_What you are asked to do:_ Only a number is expected in reply: the number of lines below that include the word "donut".

_Records from a collection:_
============================================================

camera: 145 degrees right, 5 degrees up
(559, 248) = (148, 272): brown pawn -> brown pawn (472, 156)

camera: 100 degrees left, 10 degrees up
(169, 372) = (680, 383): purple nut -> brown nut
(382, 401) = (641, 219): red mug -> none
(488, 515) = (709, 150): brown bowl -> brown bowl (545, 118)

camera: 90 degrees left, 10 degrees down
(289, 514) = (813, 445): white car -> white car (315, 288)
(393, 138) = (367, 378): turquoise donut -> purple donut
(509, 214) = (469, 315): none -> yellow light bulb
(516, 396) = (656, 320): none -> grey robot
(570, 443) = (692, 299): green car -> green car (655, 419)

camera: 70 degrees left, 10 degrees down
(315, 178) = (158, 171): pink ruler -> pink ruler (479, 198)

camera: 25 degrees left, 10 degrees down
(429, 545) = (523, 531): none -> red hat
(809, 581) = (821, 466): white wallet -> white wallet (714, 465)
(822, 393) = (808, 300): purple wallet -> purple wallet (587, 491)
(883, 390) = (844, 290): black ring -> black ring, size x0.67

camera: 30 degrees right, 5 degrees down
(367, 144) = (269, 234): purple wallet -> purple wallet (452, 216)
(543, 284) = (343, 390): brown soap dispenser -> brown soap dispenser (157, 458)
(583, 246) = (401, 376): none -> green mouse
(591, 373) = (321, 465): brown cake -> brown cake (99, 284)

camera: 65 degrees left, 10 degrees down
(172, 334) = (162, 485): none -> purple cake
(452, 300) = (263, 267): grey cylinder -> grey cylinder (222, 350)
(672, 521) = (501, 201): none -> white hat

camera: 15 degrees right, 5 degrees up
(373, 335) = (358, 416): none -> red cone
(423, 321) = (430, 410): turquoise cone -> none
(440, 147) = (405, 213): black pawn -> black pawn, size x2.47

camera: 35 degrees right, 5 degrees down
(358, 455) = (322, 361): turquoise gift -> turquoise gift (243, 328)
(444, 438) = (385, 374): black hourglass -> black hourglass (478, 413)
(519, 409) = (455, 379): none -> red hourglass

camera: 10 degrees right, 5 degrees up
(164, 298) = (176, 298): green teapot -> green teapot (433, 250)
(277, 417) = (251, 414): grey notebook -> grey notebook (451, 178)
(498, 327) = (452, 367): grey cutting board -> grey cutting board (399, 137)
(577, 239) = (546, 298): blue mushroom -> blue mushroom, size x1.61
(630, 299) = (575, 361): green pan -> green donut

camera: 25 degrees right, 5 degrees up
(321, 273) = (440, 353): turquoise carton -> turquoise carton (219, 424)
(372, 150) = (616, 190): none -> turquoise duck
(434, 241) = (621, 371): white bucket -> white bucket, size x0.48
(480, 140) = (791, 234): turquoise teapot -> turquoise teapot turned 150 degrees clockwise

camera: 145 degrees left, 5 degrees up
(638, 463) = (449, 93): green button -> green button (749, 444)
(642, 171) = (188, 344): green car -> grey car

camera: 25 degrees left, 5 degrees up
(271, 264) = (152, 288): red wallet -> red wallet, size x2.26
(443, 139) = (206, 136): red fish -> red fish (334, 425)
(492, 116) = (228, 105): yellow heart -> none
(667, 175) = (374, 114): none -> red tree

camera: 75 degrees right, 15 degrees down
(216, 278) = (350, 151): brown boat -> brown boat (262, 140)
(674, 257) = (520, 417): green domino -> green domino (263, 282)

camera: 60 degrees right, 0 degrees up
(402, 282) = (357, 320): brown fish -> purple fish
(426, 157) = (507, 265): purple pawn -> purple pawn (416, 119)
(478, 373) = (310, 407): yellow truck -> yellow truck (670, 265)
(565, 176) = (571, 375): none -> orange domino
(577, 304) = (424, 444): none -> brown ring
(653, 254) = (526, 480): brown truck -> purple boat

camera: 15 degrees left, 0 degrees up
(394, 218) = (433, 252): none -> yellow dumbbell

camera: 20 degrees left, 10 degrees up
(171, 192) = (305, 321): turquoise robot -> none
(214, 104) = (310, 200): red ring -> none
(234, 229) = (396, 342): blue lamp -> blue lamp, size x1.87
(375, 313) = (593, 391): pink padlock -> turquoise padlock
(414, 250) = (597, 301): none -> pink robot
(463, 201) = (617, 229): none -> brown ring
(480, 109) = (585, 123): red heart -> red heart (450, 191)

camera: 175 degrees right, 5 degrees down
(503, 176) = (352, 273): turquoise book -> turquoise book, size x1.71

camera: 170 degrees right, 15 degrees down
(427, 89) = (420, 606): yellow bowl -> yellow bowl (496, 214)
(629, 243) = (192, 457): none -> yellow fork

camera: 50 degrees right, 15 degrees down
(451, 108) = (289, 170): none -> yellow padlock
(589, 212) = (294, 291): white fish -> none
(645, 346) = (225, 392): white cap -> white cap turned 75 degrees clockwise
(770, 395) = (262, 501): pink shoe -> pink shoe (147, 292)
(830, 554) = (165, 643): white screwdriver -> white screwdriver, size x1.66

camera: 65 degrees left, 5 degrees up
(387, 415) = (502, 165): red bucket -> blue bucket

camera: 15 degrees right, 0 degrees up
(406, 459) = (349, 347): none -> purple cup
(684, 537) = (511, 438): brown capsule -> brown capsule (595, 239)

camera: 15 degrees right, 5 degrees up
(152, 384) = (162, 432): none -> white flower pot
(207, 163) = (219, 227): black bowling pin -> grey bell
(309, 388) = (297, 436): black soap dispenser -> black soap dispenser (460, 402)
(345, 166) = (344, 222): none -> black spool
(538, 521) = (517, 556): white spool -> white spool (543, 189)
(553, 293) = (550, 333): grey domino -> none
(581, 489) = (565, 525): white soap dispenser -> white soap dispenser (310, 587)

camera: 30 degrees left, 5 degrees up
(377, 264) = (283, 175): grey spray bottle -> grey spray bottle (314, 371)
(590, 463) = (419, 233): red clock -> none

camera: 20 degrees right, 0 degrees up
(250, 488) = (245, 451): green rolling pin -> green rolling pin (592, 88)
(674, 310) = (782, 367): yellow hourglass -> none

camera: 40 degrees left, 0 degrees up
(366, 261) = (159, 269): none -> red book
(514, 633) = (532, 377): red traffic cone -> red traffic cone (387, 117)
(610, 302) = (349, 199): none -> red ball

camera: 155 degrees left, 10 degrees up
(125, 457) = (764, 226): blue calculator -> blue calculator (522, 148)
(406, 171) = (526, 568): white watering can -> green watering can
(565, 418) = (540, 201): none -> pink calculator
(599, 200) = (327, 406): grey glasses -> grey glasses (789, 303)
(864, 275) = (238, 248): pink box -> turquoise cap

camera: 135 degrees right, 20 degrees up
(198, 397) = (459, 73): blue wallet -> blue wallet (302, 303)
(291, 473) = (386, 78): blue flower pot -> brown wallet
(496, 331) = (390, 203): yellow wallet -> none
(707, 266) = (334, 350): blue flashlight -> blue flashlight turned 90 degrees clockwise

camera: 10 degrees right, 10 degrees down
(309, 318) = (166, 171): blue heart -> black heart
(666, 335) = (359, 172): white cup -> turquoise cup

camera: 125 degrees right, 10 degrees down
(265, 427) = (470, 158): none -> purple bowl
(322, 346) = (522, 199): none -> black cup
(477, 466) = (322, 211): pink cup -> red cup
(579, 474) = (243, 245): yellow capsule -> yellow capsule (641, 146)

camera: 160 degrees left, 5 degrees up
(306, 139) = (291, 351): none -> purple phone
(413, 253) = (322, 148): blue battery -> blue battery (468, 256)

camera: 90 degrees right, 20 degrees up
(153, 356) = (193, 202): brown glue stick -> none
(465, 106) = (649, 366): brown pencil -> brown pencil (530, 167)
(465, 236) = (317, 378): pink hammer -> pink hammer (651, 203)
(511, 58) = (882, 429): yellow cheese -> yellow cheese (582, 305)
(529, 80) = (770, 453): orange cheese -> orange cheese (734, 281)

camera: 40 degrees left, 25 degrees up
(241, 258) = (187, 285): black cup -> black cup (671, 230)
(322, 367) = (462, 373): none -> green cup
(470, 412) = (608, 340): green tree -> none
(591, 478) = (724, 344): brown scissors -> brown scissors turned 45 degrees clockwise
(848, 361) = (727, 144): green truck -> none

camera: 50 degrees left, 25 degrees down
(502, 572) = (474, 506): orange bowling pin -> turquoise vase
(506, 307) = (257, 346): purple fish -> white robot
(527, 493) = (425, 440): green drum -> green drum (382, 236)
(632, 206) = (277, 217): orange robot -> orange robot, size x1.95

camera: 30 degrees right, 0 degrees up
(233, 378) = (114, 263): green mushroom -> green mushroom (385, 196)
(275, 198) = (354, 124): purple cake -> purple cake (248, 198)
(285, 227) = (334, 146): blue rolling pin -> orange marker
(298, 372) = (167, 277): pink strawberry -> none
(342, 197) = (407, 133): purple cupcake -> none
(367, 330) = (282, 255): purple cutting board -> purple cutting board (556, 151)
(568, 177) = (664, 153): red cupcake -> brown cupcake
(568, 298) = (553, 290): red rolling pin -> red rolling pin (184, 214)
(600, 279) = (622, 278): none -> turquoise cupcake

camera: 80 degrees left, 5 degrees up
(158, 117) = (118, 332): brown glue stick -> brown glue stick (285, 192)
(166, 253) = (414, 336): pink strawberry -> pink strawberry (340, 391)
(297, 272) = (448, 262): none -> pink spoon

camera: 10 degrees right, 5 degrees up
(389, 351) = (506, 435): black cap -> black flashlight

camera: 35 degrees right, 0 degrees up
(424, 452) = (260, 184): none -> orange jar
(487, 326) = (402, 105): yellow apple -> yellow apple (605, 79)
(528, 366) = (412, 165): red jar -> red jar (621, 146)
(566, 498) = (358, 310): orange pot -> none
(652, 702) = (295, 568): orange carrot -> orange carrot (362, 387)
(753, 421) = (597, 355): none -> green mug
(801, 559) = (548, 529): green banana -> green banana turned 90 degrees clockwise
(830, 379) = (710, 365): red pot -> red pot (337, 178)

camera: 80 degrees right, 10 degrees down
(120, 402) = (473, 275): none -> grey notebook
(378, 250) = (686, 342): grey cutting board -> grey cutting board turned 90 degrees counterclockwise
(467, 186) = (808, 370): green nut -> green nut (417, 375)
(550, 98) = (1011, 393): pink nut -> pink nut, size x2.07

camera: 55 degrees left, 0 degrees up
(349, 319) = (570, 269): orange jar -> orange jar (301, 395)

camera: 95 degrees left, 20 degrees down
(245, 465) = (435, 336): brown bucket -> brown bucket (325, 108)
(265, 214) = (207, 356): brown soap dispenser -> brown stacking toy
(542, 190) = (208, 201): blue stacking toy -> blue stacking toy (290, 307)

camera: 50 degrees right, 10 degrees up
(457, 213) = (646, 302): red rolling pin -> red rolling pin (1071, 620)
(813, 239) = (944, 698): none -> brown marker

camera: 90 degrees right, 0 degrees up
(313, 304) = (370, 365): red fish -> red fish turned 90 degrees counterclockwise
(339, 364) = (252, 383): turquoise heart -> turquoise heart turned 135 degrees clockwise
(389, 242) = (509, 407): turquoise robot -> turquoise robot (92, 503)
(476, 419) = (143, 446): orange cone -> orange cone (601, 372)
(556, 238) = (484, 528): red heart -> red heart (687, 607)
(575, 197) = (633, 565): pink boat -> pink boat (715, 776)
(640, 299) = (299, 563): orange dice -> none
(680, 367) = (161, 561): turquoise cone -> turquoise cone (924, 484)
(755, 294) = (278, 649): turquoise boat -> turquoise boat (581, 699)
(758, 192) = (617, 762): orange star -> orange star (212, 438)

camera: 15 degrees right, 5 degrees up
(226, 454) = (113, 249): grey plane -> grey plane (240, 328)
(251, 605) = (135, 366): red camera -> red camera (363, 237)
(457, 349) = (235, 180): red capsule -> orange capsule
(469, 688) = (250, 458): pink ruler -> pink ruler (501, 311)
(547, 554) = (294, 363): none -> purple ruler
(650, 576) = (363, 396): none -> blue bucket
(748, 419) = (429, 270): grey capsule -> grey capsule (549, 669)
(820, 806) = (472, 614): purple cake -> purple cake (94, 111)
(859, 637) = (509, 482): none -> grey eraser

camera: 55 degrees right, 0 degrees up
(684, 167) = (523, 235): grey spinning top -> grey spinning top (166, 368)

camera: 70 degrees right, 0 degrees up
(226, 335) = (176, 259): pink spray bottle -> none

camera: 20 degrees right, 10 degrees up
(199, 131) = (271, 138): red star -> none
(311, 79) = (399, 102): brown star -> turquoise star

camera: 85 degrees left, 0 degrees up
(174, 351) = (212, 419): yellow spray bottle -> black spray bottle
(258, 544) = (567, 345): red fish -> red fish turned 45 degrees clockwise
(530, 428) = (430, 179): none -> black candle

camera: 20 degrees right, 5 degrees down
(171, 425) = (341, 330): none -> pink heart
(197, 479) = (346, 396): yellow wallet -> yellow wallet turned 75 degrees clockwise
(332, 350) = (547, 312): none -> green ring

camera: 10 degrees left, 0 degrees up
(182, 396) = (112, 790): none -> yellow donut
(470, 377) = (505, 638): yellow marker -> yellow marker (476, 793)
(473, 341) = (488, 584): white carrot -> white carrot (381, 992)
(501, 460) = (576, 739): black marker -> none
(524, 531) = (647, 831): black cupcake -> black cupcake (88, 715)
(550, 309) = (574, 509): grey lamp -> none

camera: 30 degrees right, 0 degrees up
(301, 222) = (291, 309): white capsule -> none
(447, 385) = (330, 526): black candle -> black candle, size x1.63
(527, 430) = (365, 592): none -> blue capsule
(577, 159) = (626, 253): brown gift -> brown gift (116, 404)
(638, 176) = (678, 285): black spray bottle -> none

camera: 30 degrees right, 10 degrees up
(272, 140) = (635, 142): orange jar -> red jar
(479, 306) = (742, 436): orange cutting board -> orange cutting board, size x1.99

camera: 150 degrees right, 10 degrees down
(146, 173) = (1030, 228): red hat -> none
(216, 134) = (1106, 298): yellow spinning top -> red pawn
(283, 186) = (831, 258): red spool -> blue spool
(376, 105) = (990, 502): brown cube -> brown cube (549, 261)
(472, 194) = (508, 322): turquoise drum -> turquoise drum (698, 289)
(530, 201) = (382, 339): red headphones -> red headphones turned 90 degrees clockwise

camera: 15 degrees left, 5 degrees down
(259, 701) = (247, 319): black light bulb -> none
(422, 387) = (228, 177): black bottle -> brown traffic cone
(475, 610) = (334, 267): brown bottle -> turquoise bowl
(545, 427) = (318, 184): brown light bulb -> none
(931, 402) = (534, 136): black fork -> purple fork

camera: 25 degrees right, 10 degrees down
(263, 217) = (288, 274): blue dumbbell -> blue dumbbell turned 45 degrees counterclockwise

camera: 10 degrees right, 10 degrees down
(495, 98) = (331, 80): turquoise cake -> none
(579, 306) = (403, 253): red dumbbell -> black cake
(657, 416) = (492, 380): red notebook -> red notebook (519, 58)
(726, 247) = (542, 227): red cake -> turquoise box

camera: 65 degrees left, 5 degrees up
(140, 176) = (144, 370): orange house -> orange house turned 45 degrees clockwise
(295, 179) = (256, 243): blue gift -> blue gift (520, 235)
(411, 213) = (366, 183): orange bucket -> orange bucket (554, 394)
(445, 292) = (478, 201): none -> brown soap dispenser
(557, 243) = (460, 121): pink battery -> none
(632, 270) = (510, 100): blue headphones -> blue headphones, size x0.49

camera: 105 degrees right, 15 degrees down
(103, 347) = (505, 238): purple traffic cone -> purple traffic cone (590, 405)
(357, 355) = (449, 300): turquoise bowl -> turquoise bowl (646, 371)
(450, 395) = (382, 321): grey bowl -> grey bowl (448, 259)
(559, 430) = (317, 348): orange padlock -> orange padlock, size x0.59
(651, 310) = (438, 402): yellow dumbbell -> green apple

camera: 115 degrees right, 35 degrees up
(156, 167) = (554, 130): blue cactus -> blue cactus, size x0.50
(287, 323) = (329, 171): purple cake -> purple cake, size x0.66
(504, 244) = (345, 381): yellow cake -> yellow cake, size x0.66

============================================================

_Result:_ 3